Transcribe the whole listing below without changing a word, but leave out every image.
***
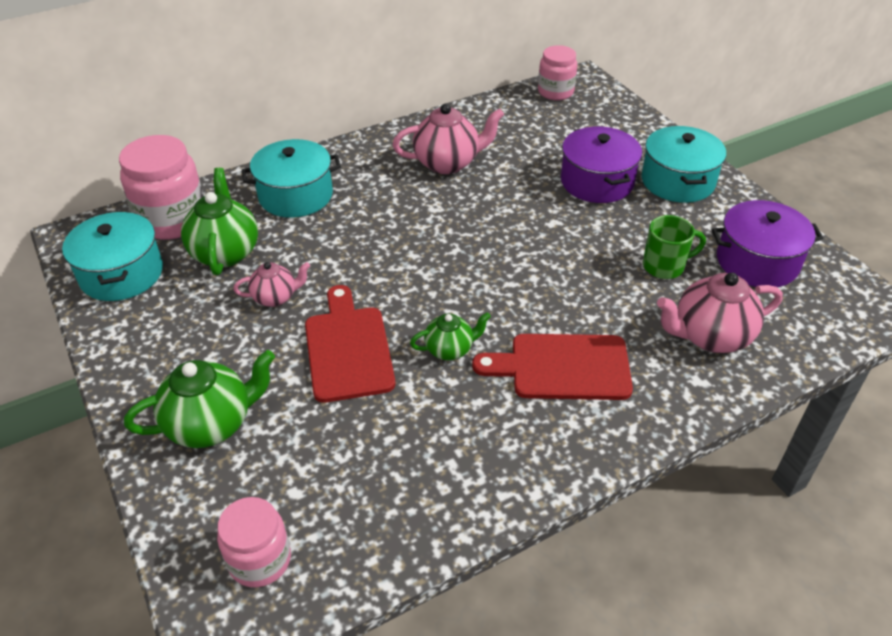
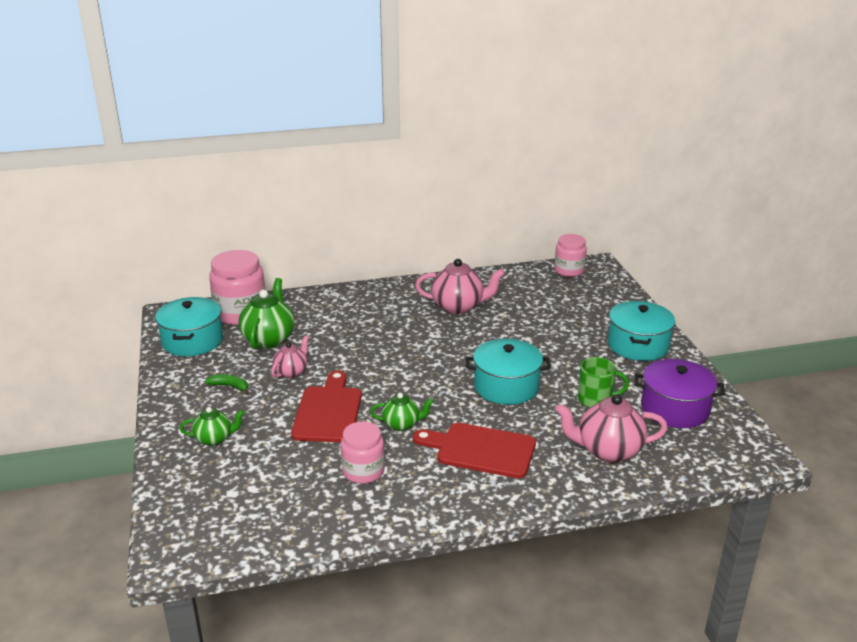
camera: 15 degrees right, 15 degrees down
(201, 336) = (230, 386): none -> green banana
(211, 424) = (214, 439): green teapot -> green teapot, size x0.59
(260, 560) = (212, 521): pink jar -> pink jar (363, 471)
(275, 297) = (291, 372): pink teapot -> pink teapot turned 60 degrees counterclockwise
(295, 195) = (334, 311): turquoise pot -> turquoise pot (506, 386)
(597, 182) = (570, 336): purple pot -> none

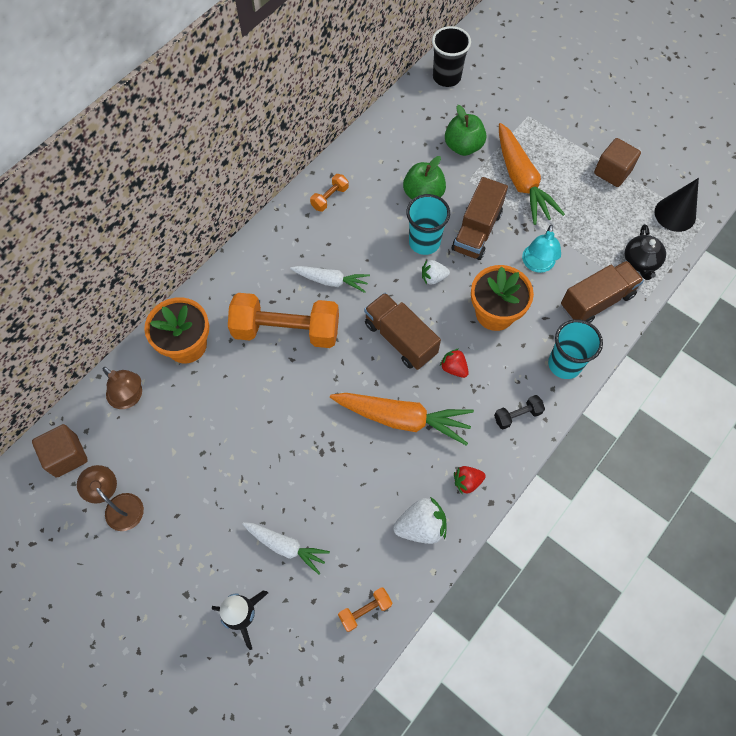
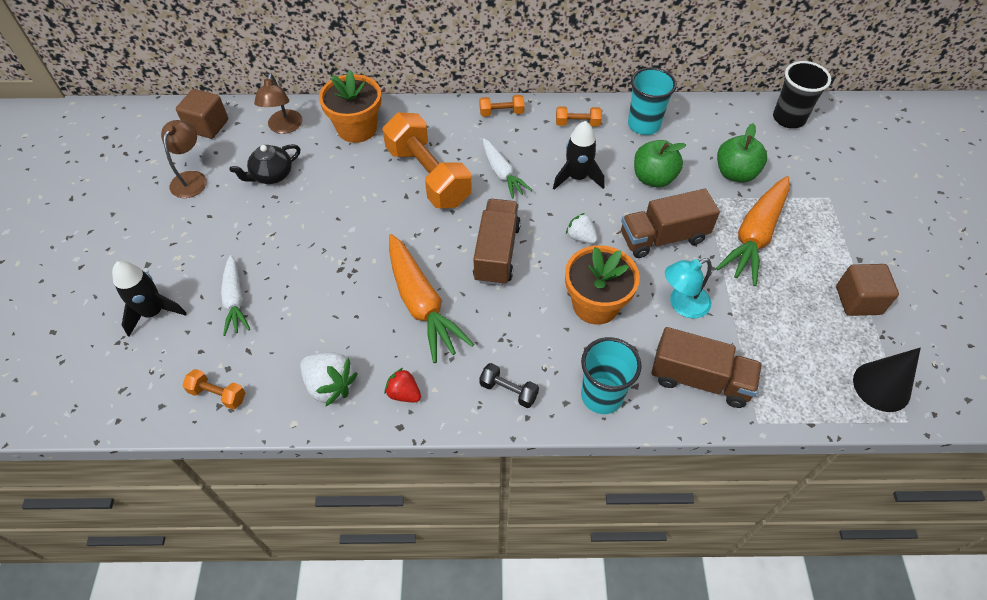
camera: 50 degrees right, 10 degrees down
(270, 236) = (501, 113): none -> orange dumbbell
(379, 238) = (577, 177): none -> black rocket
(424, 242) = (608, 209): turquoise cup -> turquoise cup (643, 125)
(454, 368) = (507, 309): red strawberry -> none
(640, 262) = (788, 390): black teapot -> black teapot (272, 175)

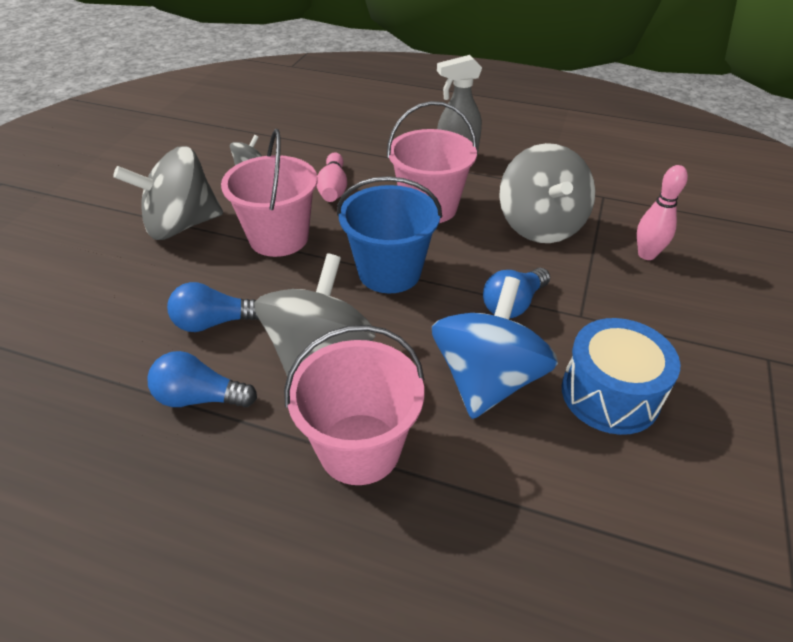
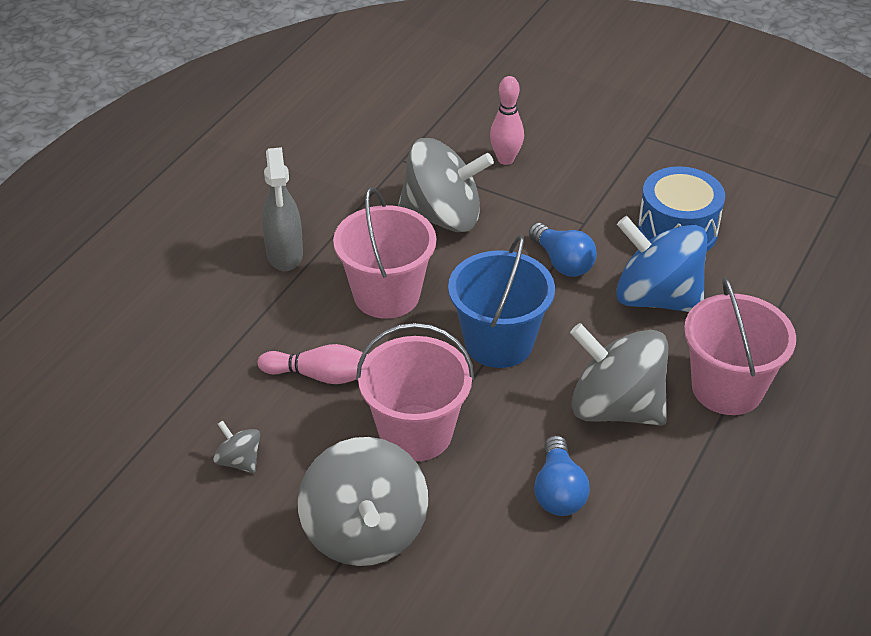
camera: 80 degrees left, 0 degrees up
(200, 398) = (665, 499): blue light bulb -> none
***
The answer |
camera: 15 degrees right, 15 degrees down
(201, 336) = (230, 386): none -> green banana
(211, 424) = (214, 439): green teapot -> green teapot, size x0.59
(260, 560) = (212, 521): pink jar -> pink jar (363, 471)
(275, 297) = (291, 372): pink teapot -> pink teapot turned 60 degrees counterclockwise
(295, 195) = (334, 311): turquoise pot -> turquoise pot (506, 386)
(597, 182) = (570, 336): purple pot -> none

camera: 50 degrees right, 10 degrees down
(270, 236) = (501, 113): none -> orange dumbbell
(379, 238) = (577, 177): none -> black rocket
(424, 242) = (608, 209): turquoise cup -> turquoise cup (643, 125)
(454, 368) = (507, 309): red strawberry -> none
(640, 262) = (788, 390): black teapot -> black teapot (272, 175)

camera: 80 degrees left, 0 degrees up
(200, 398) = (665, 499): blue light bulb -> none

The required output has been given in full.